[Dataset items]

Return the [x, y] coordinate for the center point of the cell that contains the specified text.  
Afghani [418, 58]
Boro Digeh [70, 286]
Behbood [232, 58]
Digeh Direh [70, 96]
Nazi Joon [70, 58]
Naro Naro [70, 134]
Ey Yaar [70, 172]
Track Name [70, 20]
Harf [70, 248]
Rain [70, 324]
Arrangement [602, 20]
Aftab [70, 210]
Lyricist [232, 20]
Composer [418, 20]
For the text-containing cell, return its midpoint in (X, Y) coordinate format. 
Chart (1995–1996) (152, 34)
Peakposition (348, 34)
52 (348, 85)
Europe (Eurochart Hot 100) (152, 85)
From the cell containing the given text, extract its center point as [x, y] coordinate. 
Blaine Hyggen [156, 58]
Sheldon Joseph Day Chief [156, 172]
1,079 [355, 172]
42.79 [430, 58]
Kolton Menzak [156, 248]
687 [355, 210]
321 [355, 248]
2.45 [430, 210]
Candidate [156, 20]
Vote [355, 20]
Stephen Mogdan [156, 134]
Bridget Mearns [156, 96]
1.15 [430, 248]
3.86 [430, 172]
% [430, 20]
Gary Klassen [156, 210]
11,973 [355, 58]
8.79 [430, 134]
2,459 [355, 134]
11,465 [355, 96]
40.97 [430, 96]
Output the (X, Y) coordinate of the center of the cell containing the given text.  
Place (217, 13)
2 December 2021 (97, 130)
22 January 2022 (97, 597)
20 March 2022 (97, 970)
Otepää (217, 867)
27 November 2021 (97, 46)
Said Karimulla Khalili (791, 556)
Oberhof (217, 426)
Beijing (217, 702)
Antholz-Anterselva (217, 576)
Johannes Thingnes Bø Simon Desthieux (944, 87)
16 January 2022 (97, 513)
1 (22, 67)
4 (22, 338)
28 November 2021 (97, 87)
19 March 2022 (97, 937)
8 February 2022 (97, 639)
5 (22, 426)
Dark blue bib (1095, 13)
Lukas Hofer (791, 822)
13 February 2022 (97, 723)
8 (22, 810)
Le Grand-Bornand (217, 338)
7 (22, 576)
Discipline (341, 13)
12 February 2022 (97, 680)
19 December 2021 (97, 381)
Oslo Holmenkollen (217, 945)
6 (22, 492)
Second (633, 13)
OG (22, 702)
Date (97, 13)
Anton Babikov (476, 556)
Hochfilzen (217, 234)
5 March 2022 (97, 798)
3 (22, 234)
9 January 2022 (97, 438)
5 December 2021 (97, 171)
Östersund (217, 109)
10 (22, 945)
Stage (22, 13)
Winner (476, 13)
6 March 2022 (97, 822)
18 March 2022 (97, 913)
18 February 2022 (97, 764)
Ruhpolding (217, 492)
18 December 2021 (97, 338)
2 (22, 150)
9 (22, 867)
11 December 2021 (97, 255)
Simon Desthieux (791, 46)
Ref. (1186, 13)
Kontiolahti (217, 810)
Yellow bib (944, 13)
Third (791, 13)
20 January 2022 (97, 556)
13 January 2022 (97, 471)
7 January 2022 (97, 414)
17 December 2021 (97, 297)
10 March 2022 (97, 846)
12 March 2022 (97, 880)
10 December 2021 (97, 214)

- Work to do
Reproduce the rows from the beginning through the line containing "19 March 2022 (97, 937)", replacing "coordinate" with "position" throughout and changing nothing else.

- Answer to this task
Return the [x, y] position for the center point of the cell that contains the specified text.  
Afghani [418, 58]
Boro Digeh [70, 286]
Behbood [232, 58]
Digeh Direh [70, 96]
Nazi Joon [70, 58]
Naro Naro [70, 134]
Ey Yaar [70, 172]
Track Name [70, 20]
Harf [70, 248]
Rain [70, 324]
Arrangement [602, 20]
Aftab [70, 210]
Lyricist [232, 20]
Composer [418, 20]
For the text-containing cell, return its midpoint in (X, Y) position format. 
Chart (1995–1996) (152, 34)
Peakposition (348, 34)
52 (348, 85)
Europe (Eurochart Hot 100) (152, 85)
From the cell containing the given text, extract its center point as [x, y] position. 
Blaine Hyggen [156, 58]
Sheldon Joseph Day Chief [156, 172]
1,079 [355, 172]
42.79 [430, 58]
Kolton Menzak [156, 248]
687 [355, 210]
321 [355, 248]
2.45 [430, 210]
Candidate [156, 20]
Vote [355, 20]
Stephen Mogdan [156, 134]
Bridget Mearns [156, 96]
1.15 [430, 248]
3.86 [430, 172]
% [430, 20]
Gary Klassen [156, 210]
11,973 [355, 58]
8.79 [430, 134]
2,459 [355, 134]
11,465 [355, 96]
40.97 [430, 96]
Output the (X, Y) position of the center of the cell containing the given text.  
Place (217, 13)
2 December 2021 (97, 130)
22 January 2022 (97, 597)
20 March 2022 (97, 970)
Otepää (217, 867)
27 November 2021 (97, 46)
Said Karimulla Khalili (791, 556)
Oberhof (217, 426)
Beijing (217, 702)
Antholz-Anterselva (217, 576)
Johannes Thingnes Bø Simon Desthieux (944, 87)
16 January 2022 (97, 513)
1 (22, 67)
4 (22, 338)
28 November 2021 (97, 87)
19 March 2022 (97, 937)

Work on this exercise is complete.